- _EXERCISE INSTRUCTIONS_:
Under this line are the records; write out word for word the part that begins at the line containing "camera: 30 degrees left, 20 degrees down" and ends at the line containing "(374, 96) = (298, 108): pink", and no more.

- _SUPPLIED ENTRIES_:
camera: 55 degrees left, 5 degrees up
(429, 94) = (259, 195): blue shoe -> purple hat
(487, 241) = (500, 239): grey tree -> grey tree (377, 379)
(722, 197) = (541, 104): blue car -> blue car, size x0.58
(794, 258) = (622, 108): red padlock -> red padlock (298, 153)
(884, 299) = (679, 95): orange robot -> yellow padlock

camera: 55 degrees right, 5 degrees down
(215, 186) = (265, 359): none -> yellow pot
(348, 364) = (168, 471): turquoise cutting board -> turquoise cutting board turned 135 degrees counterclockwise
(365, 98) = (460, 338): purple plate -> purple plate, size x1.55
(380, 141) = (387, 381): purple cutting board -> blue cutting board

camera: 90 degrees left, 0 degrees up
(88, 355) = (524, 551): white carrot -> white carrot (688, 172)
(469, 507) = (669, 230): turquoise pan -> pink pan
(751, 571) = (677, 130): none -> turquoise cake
---
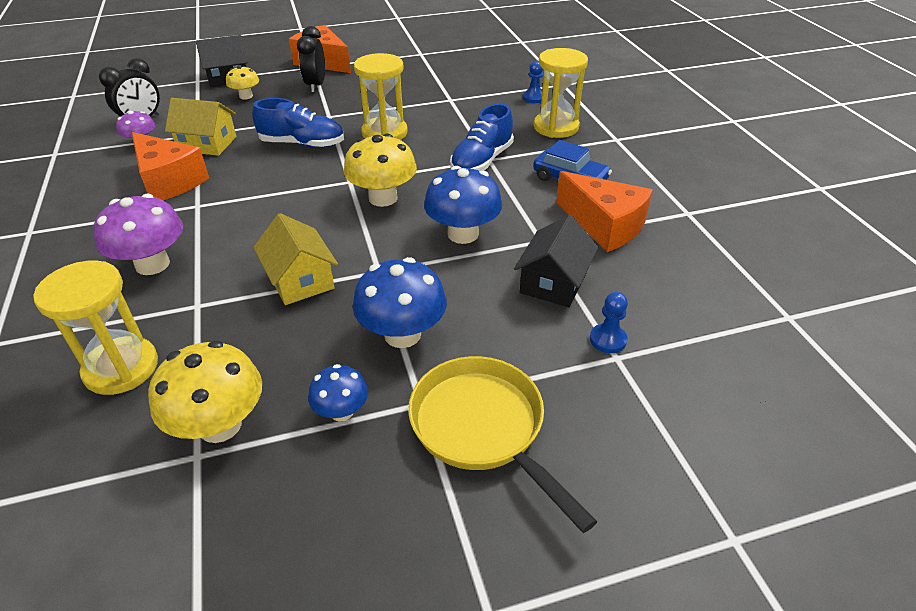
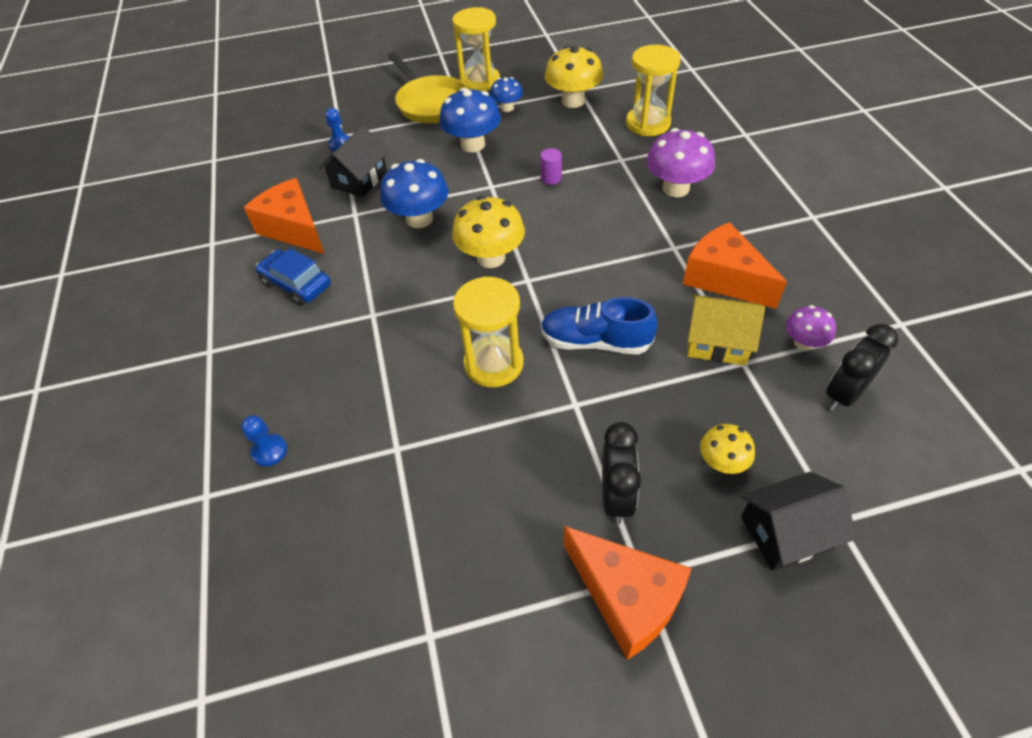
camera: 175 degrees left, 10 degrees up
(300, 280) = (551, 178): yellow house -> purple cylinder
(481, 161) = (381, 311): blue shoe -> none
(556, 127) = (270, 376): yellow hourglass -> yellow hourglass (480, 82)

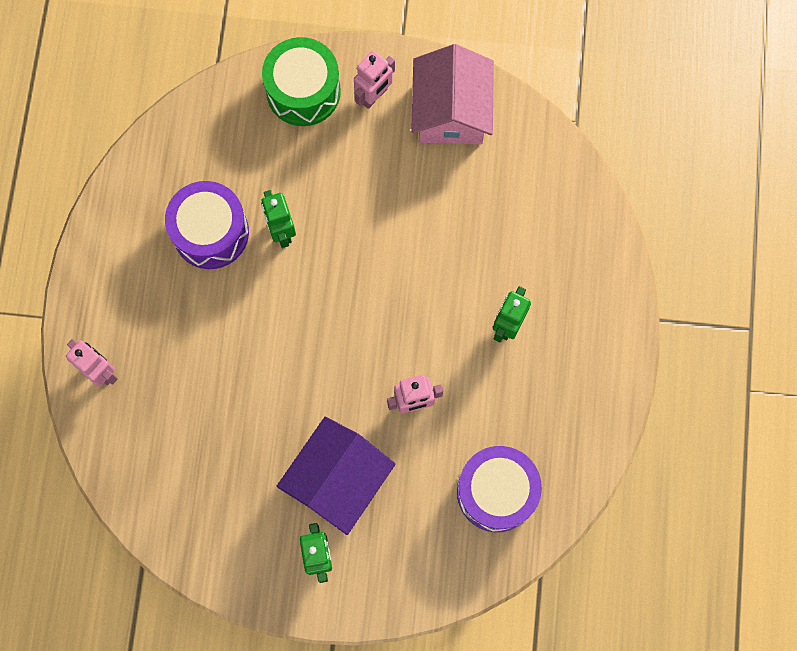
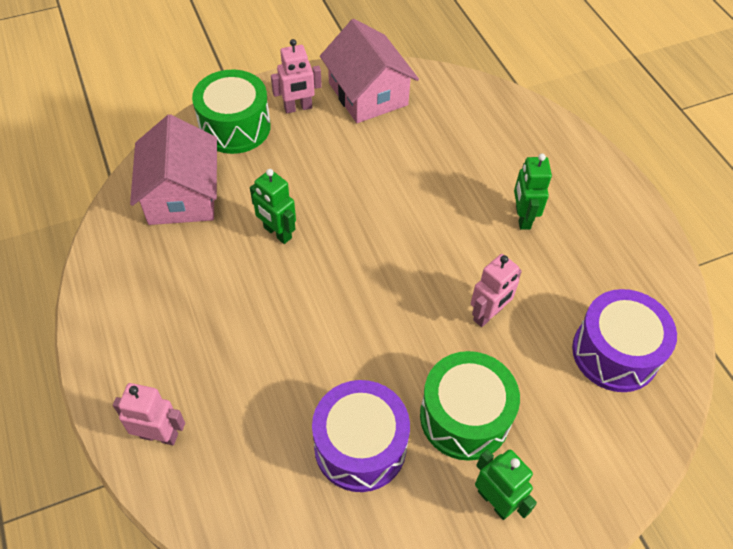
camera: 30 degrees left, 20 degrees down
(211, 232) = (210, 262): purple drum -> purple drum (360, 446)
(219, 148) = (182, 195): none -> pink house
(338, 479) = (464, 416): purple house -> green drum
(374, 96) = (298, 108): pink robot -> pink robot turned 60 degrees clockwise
==
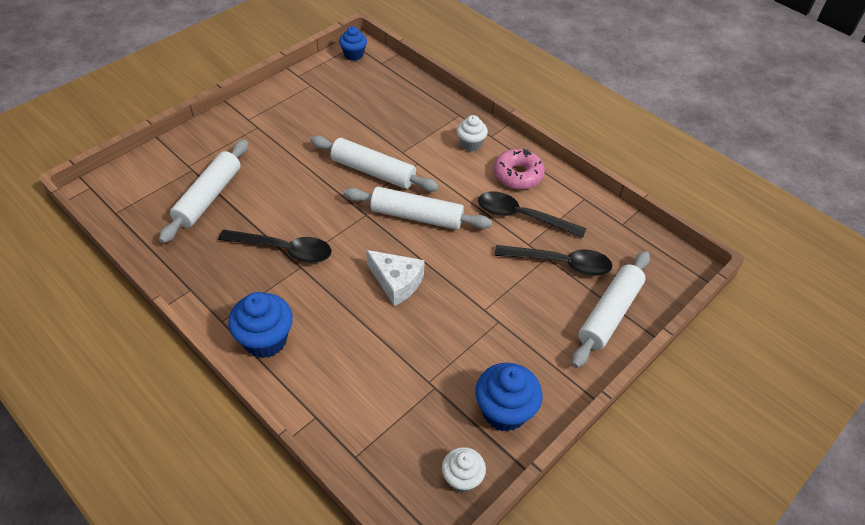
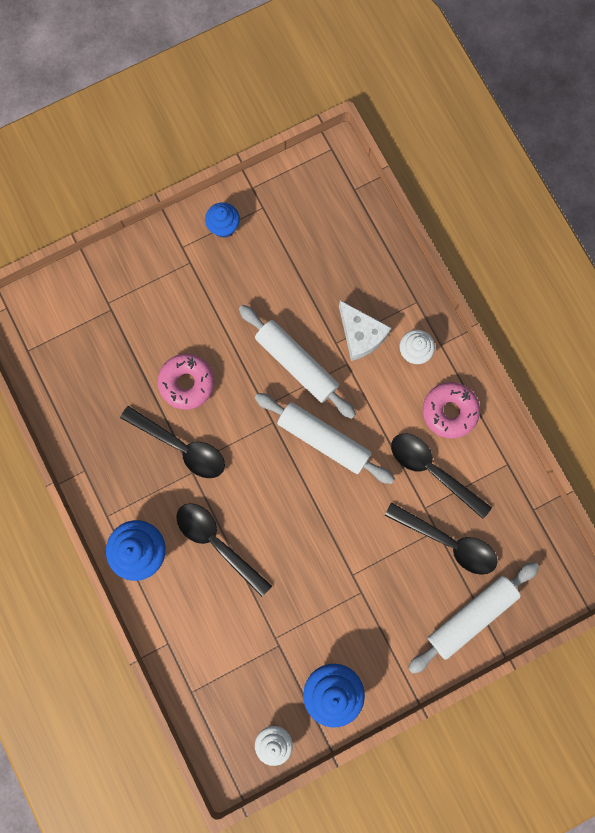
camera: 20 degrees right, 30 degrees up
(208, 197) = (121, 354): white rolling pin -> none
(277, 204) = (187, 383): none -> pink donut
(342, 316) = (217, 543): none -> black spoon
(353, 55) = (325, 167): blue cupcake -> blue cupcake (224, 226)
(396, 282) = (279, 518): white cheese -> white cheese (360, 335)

- _EXERCISE RESPONSE_:
camera: 30 degrees left, 20 degrees down
(211, 232) = (210, 262): purple drum -> purple drum (360, 446)
(219, 148) = (182, 195): none -> pink house
(338, 479) = (464, 416): purple house -> green drum
(374, 96) = (298, 108): pink robot -> pink robot turned 60 degrees clockwise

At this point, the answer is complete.